- _Exercise prompt_:
Two lines below mark the span: the one containing "(372, 507) = (335, 192): black" and the one containing "(480, 424) = (608, 324): pink". Set down both, plus every line between, exactly as they stand, and nothing else.

Records from a data source:
● ● ●

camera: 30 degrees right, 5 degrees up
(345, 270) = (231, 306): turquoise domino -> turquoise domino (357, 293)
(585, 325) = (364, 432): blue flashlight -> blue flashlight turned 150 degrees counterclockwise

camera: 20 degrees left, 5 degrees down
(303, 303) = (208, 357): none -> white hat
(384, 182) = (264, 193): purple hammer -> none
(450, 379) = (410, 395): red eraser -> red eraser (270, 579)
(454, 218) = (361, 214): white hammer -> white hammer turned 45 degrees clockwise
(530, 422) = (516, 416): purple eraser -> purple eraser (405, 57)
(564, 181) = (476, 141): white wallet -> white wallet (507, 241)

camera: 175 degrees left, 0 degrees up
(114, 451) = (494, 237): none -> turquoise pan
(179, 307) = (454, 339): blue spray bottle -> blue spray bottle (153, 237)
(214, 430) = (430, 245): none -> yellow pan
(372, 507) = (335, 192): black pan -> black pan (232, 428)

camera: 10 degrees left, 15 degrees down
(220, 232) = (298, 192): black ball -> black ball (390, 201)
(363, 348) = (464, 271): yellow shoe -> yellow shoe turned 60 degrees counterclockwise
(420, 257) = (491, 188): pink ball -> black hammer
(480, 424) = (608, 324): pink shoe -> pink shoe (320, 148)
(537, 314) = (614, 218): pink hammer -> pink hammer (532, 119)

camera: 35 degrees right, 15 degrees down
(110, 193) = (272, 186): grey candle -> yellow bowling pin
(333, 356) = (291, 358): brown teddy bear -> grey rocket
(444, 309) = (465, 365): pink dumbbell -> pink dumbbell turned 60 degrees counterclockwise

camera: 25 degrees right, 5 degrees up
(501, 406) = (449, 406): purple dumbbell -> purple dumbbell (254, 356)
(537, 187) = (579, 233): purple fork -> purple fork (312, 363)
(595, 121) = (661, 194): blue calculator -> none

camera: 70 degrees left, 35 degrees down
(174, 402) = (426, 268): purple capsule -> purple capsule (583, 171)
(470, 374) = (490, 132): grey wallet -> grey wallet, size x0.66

● ● ●

- _Task answer_:
(372, 507) = (335, 192): black pan -> black pan (232, 428)

camera: 10 degrees left, 15 degrees down
(220, 232) = (298, 192): black ball -> black ball (390, 201)
(363, 348) = (464, 271): yellow shoe -> yellow shoe turned 60 degrees counterclockwise
(420, 257) = (491, 188): pink ball -> black hammer
(480, 424) = (608, 324): pink shoe -> pink shoe (320, 148)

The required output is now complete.